#### What is being asked
Locate every line in the two blocks below that contains the string "height" and copy each of those lines.

#### Task input
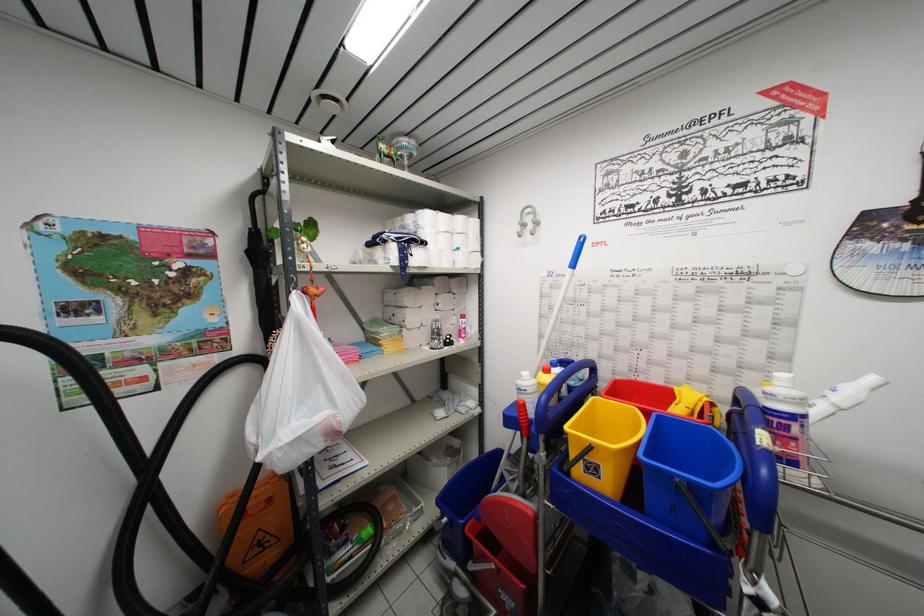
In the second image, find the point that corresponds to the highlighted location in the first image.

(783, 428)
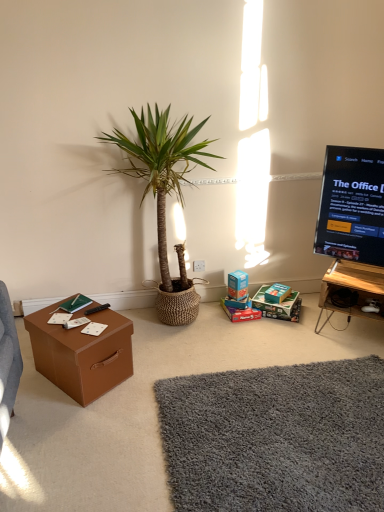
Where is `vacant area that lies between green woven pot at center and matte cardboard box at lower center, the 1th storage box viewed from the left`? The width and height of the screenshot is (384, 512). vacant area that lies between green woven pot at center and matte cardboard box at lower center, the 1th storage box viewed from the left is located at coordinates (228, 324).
* * *
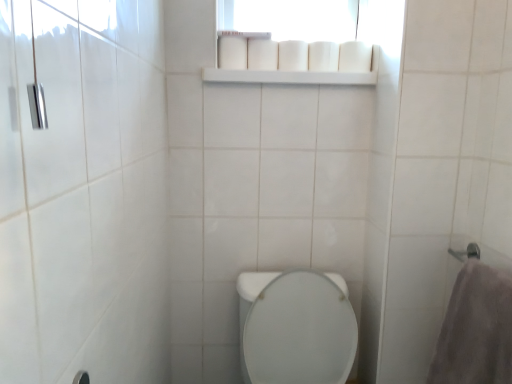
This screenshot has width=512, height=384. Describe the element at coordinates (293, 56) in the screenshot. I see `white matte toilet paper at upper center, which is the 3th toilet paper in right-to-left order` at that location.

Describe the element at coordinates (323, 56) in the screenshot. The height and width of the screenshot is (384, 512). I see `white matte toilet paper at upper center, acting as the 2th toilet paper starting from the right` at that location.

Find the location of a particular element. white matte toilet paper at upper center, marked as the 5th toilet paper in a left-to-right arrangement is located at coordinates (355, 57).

#### Exercise result
Where is `vacant area that lies between green woven pot at center and matte cardboard box at lower center, the 1th storage box viewed from the left`? The width and height of the screenshot is (384, 512). vacant area that lies between green woven pot at center and matte cardboard box at lower center, the 1th storage box viewed from the left is located at coordinates (228, 324).
This screenshot has width=512, height=384. Describe the element at coordinates (293, 56) in the screenshot. I see `white matte toilet paper at upper center, which is the 3th toilet paper in right-to-left order` at that location.
Describe the element at coordinates (323, 56) in the screenshot. The height and width of the screenshot is (384, 512). I see `white matte toilet paper at upper center, acting as the 2th toilet paper starting from the right` at that location.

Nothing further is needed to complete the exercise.